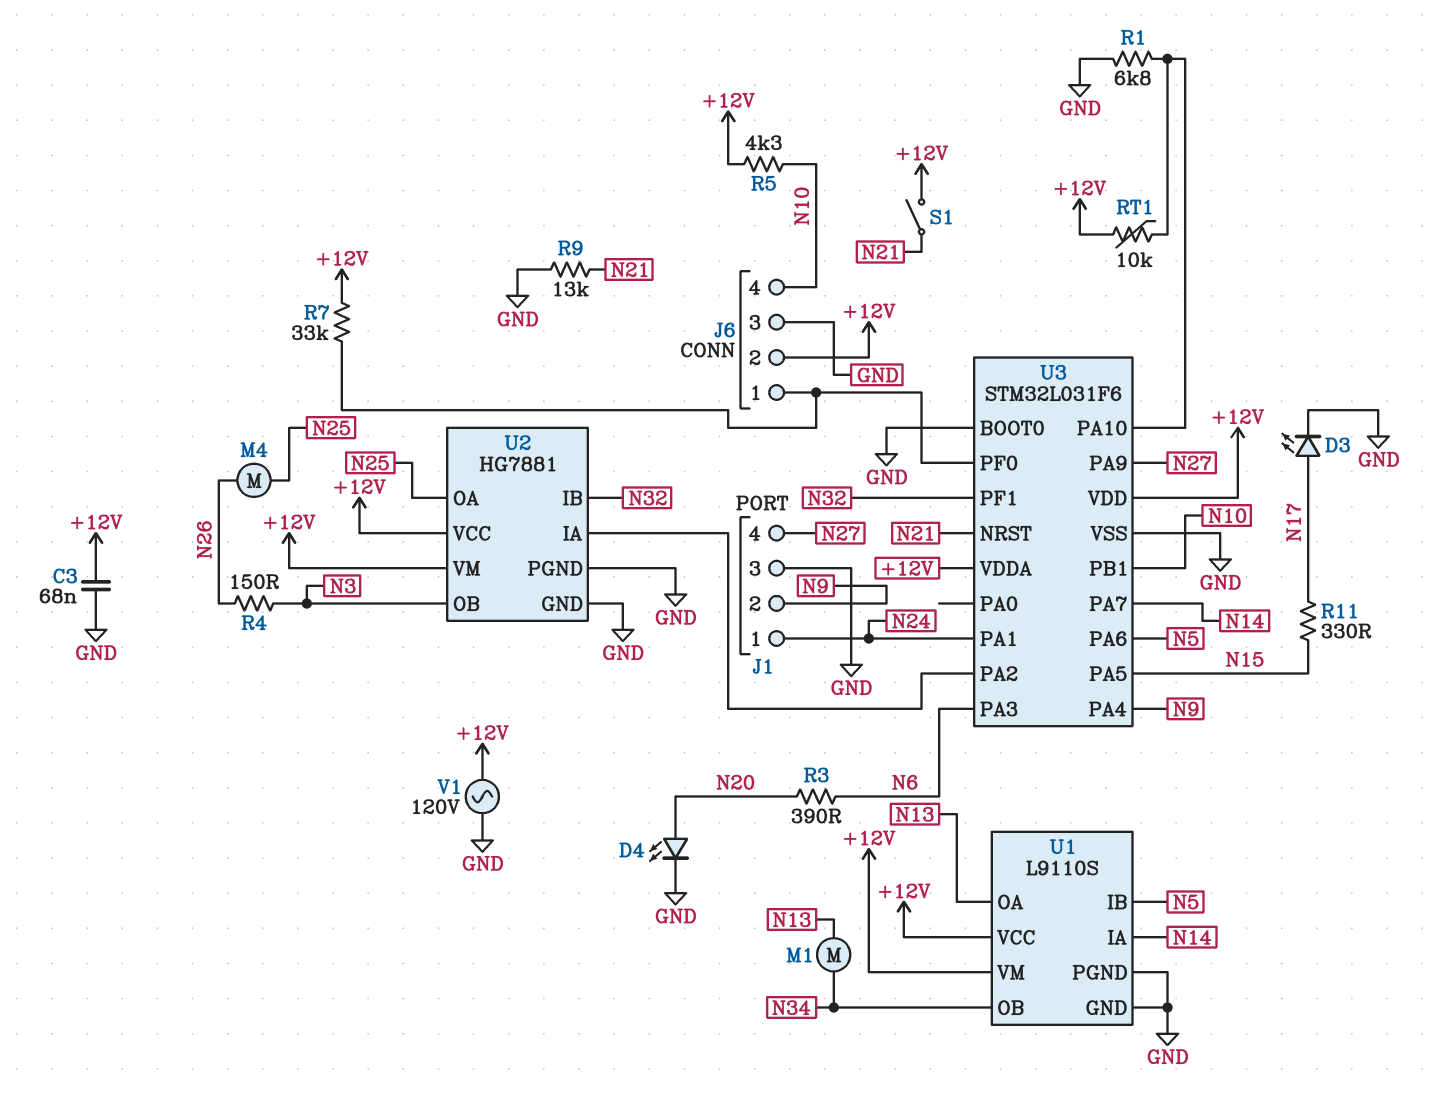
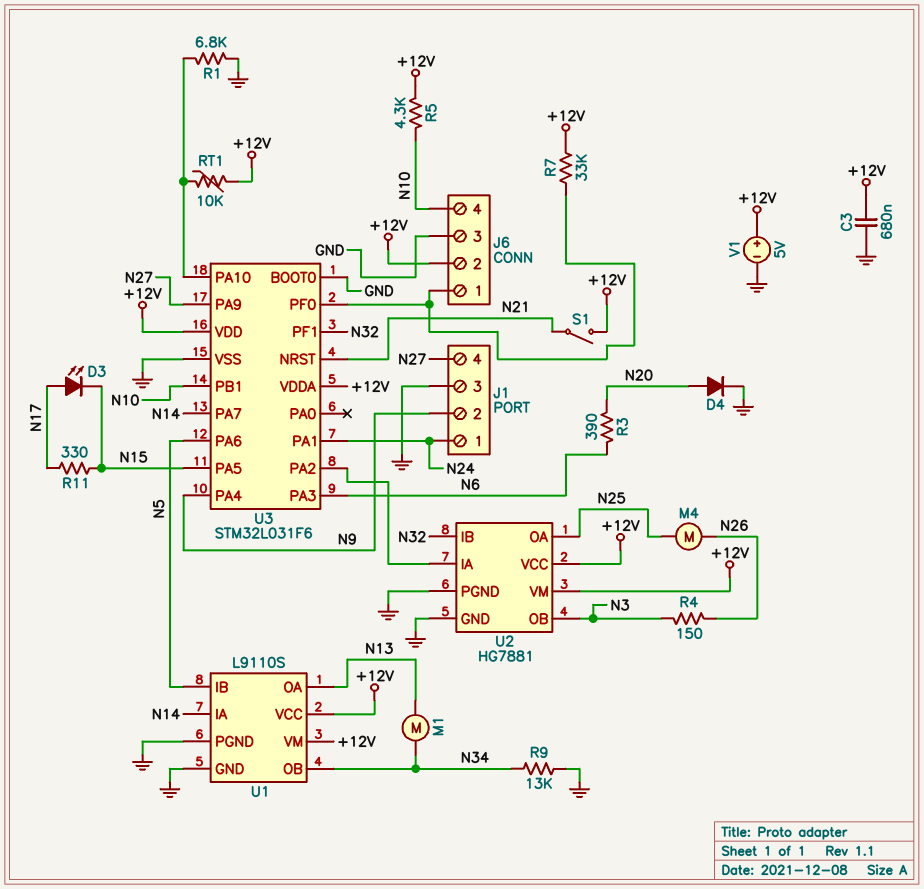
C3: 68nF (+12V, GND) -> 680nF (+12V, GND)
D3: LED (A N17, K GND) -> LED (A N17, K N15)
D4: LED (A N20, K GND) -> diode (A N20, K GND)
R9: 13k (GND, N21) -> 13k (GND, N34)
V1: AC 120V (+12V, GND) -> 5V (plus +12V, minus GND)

---

> [REQUIRED WORK]
Restate the listing above word for word and skip each picture.

> [THE COMPLETED TASK]
C3: 68nF (+12V, GND) -> 680nF (+12V, GND)
D3: LED (A N17, K GND) -> LED (A N17, K N15)
D4: LED (A N20, K GND) -> diode (A N20, K GND)
R9: 13k (GND, N21) -> 13k (GND, N34)
V1: AC 120V (+12V, GND) -> 5V (plus +12V, minus GND)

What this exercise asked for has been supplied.